* TASK TO COMPLETE:
Please reproduce, exactly and with nothing added, the line containing "brown 1x3 slope [248,136,342,166]" and every line after it to the end of the records.

* Object tracking records:
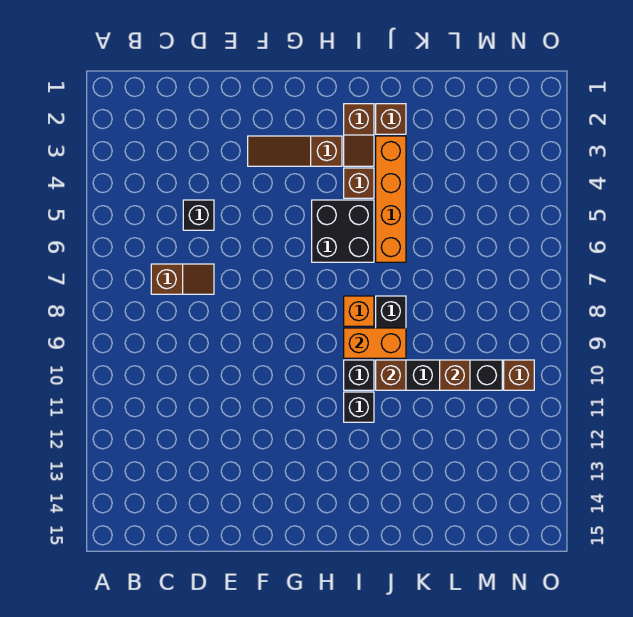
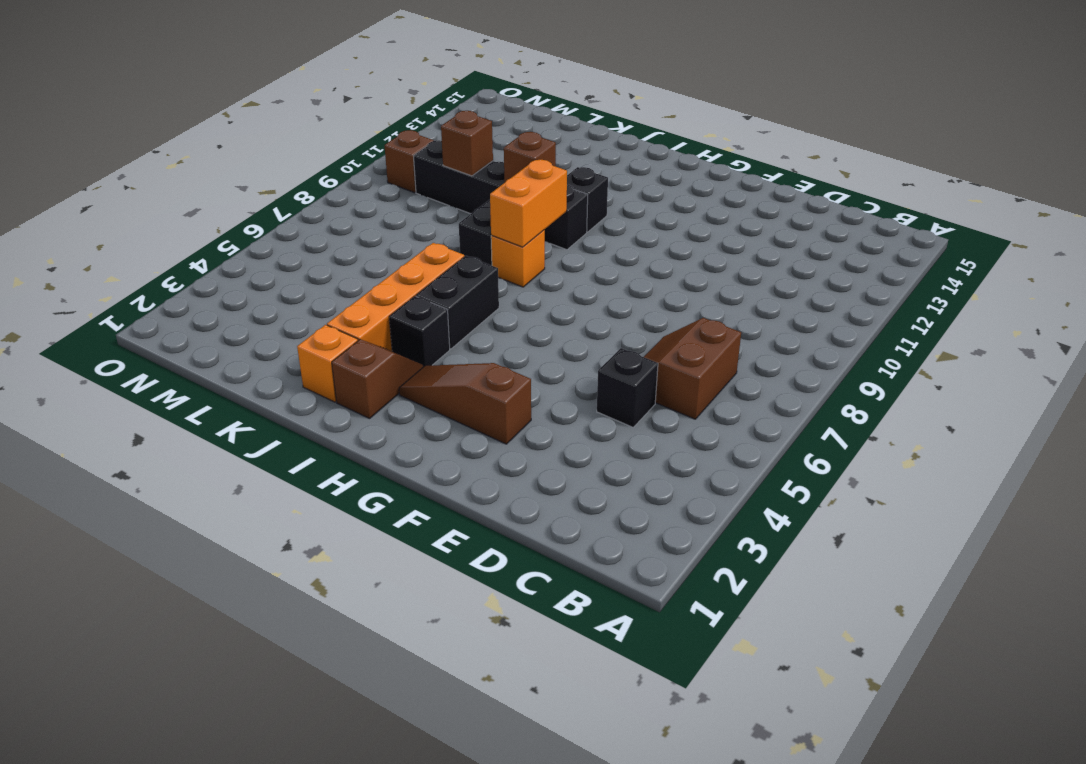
brown 1x2 slope [151,264,214,294] -> brown 2x2 slope [644,318,741,419]
brown 1x3 slope [248,136,342,166] -> brown 1x3 slope turned to [399,363,531,444]
black 2x2 brick [312,200,374,262] -> black 1x2 brick [416,256,499,349]
brown 1x1 brick [344,168,374,198] -> black 1x1 brick [389,296,450,367]
orange 1x2 brick [344,328,406,358] -> orange 1x2 brick turned to [490,160,567,247]
brown 1x1 brick [376,104,406,134] -> orange 1x1 brick [297,325,358,402]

* SOLUTION BELOW:
brown 1x3 slope [248,136,342,166] -> brown 1x3 slope turned to [399,363,531,444]
black 2x2 brick [312,200,374,262] -> black 1x2 brick [416,256,499,349]
brown 1x1 brick [344,168,374,198] -> black 1x1 brick [389,296,450,367]
orange 1x2 brick [344,328,406,358] -> orange 1x2 brick turned to [490,160,567,247]
brown 1x1 brick [376,104,406,134] -> orange 1x1 brick [297,325,358,402]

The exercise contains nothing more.